(Before-and-after object listings)
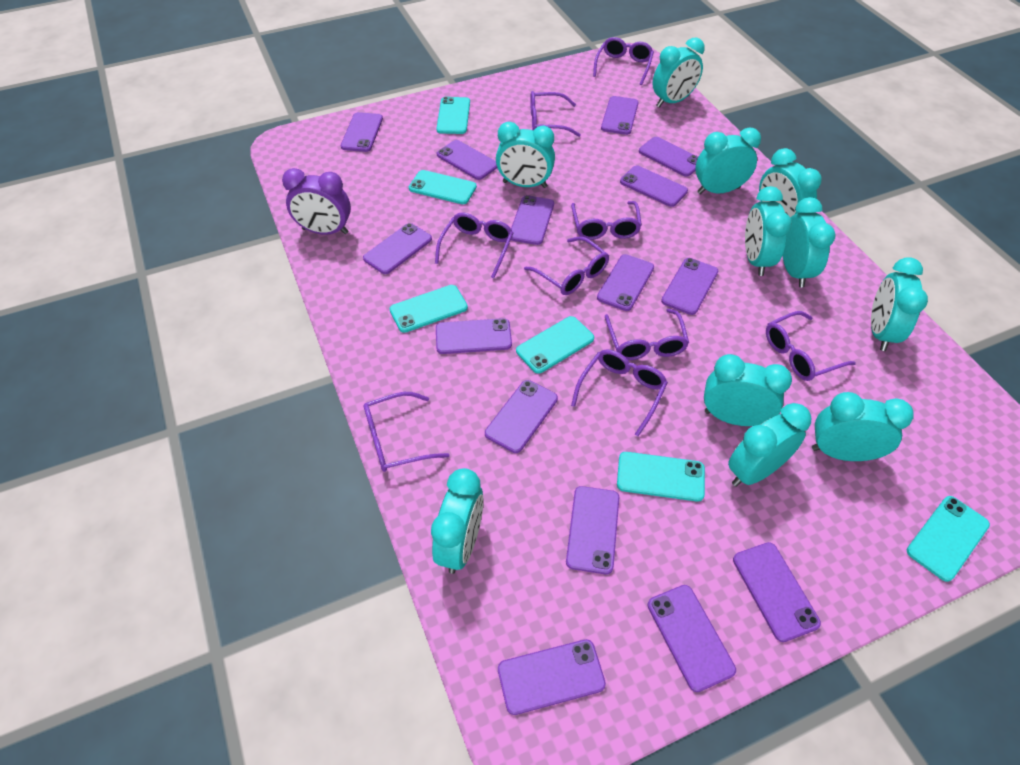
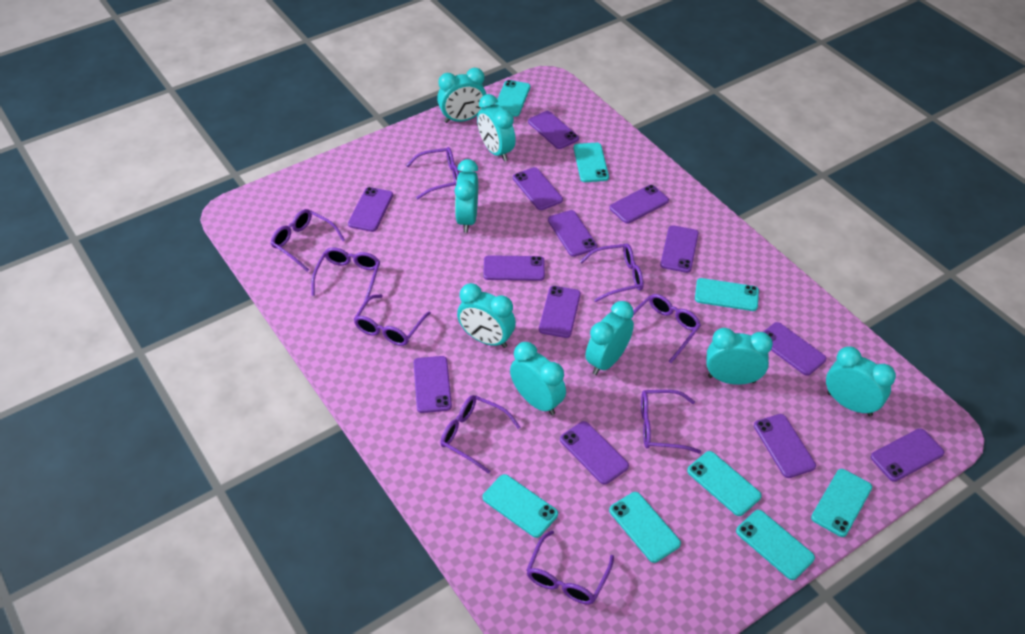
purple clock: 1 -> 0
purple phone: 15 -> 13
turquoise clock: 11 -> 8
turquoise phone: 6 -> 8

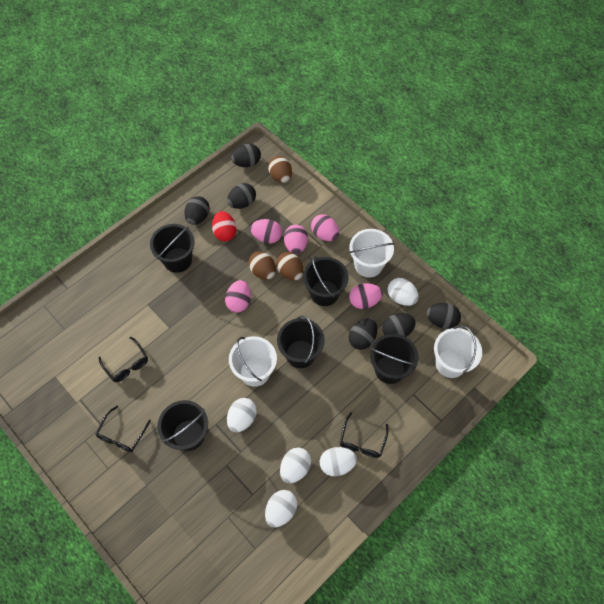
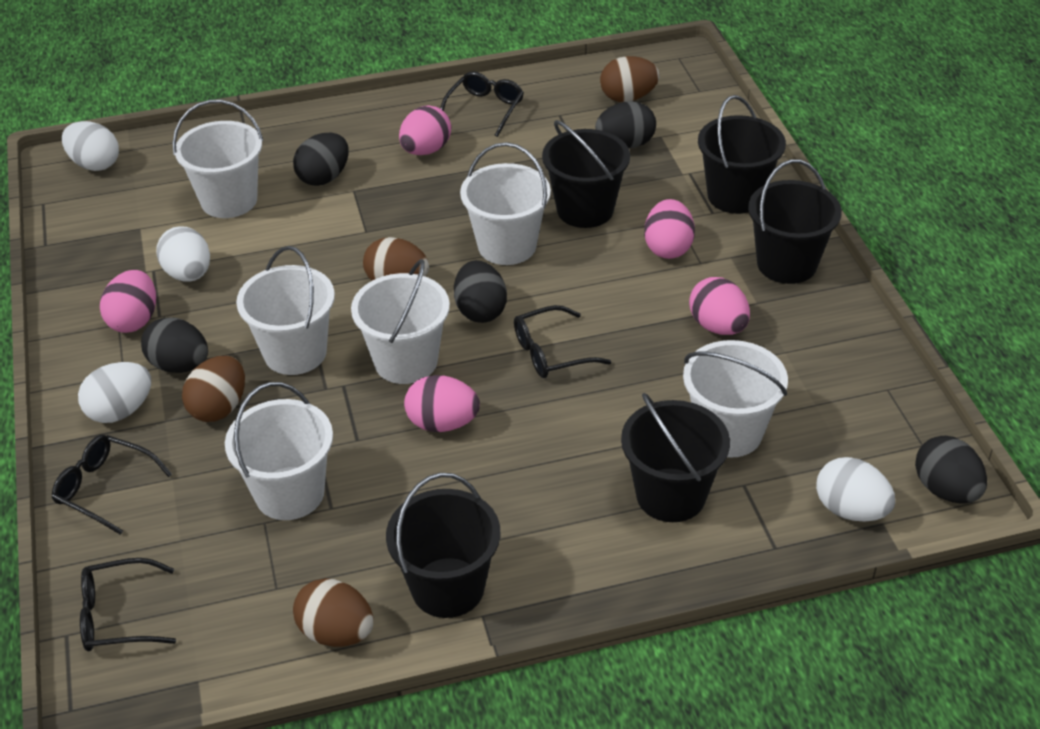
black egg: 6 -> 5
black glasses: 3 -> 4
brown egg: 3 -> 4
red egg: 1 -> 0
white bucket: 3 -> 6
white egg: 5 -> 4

--

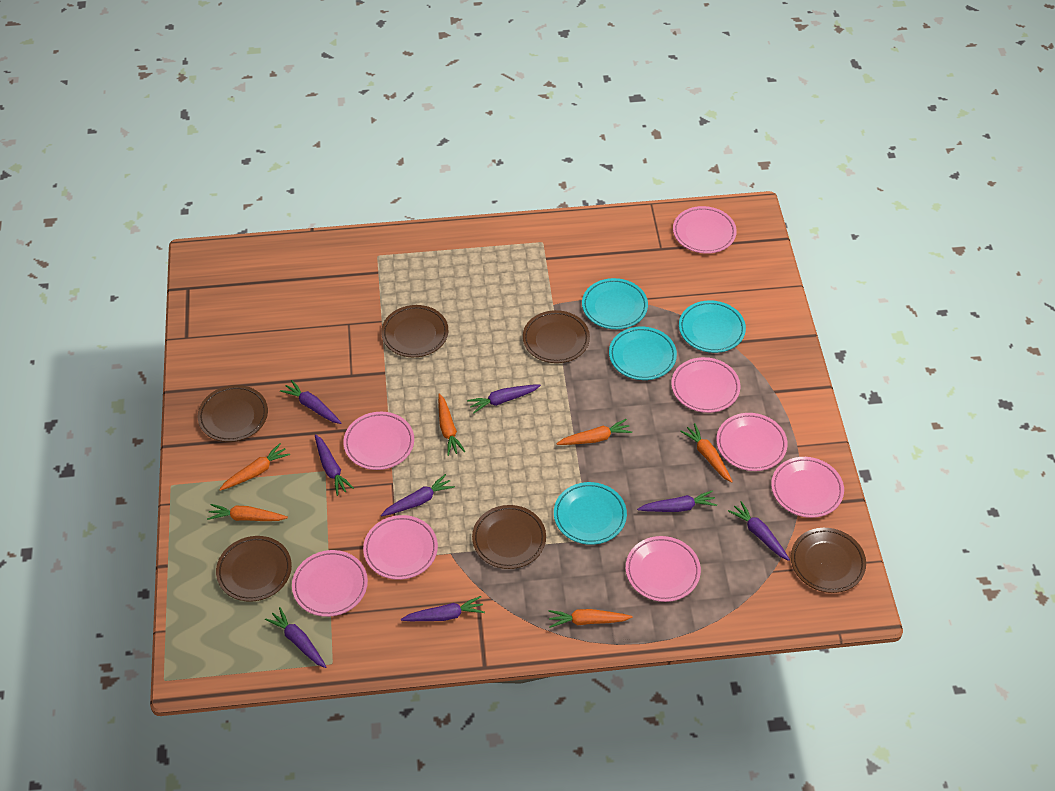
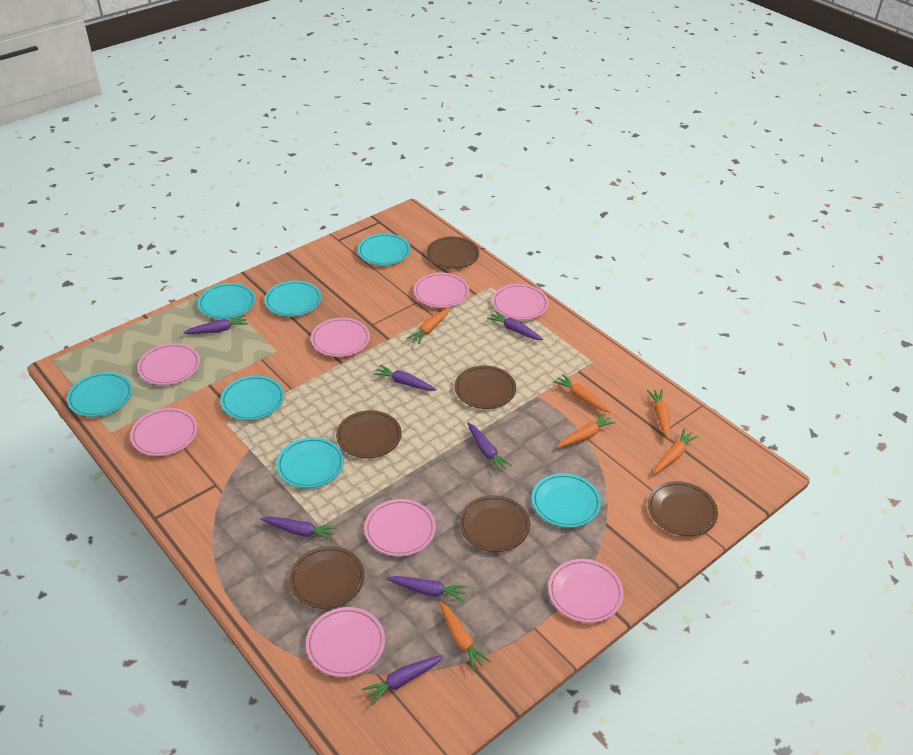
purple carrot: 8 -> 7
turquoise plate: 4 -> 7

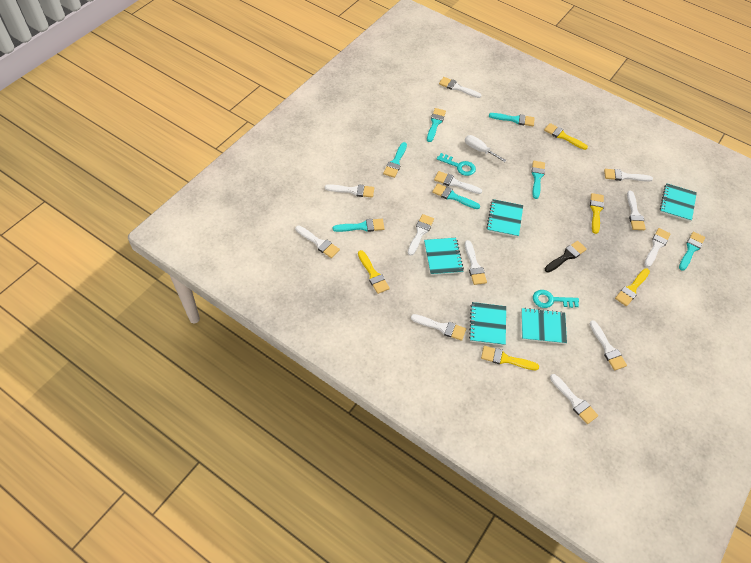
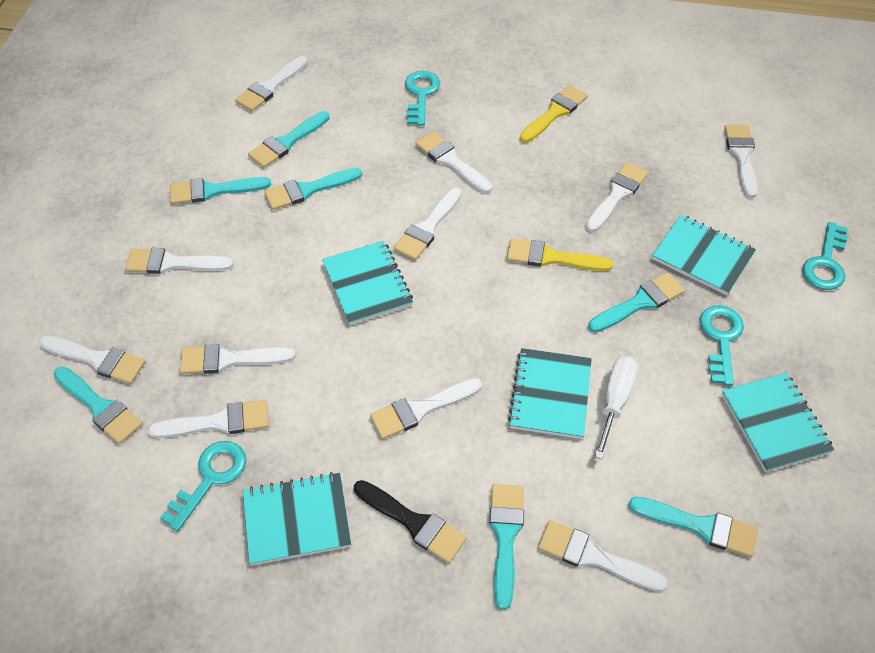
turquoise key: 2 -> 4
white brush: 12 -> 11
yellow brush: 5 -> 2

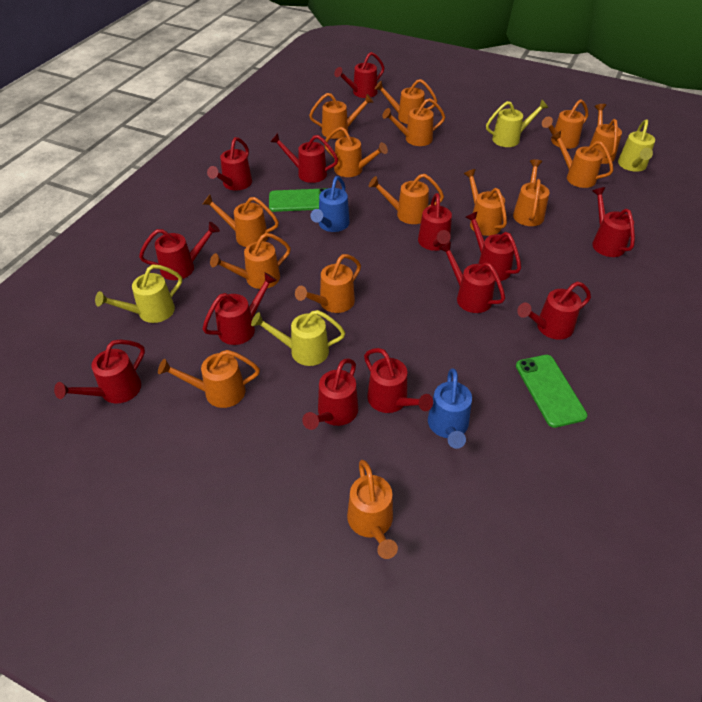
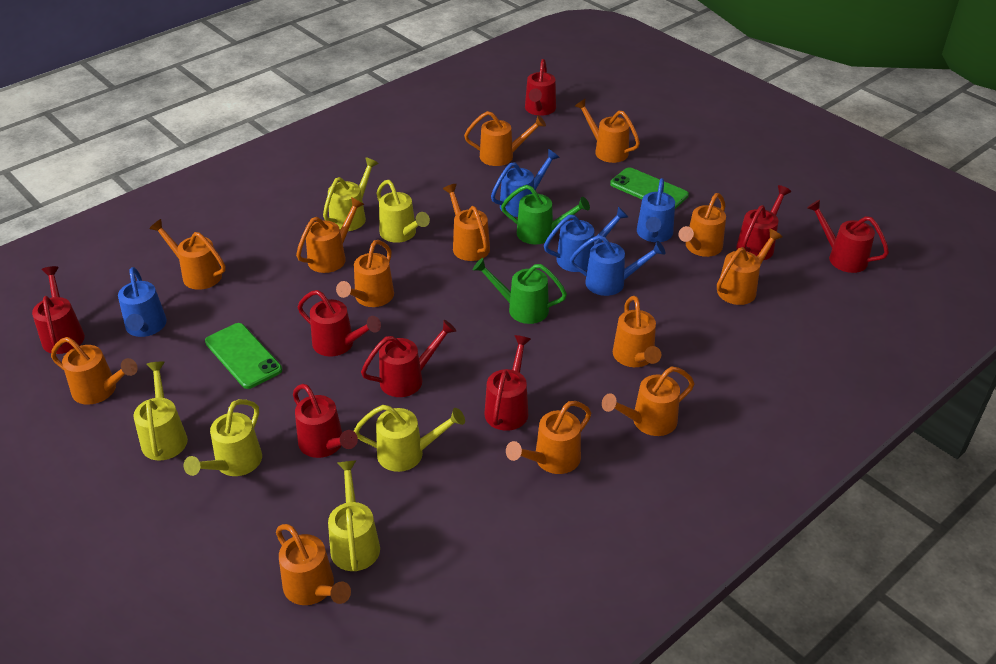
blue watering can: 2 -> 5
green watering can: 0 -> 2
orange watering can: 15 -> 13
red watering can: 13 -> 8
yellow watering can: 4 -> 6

INSTRUCTIONS TO FOLLOW
Where a line in the records above includes the string "clock", show it.

YOUR RESPONSE
purple clock: 1 -> 0
turquoise clock: 11 -> 8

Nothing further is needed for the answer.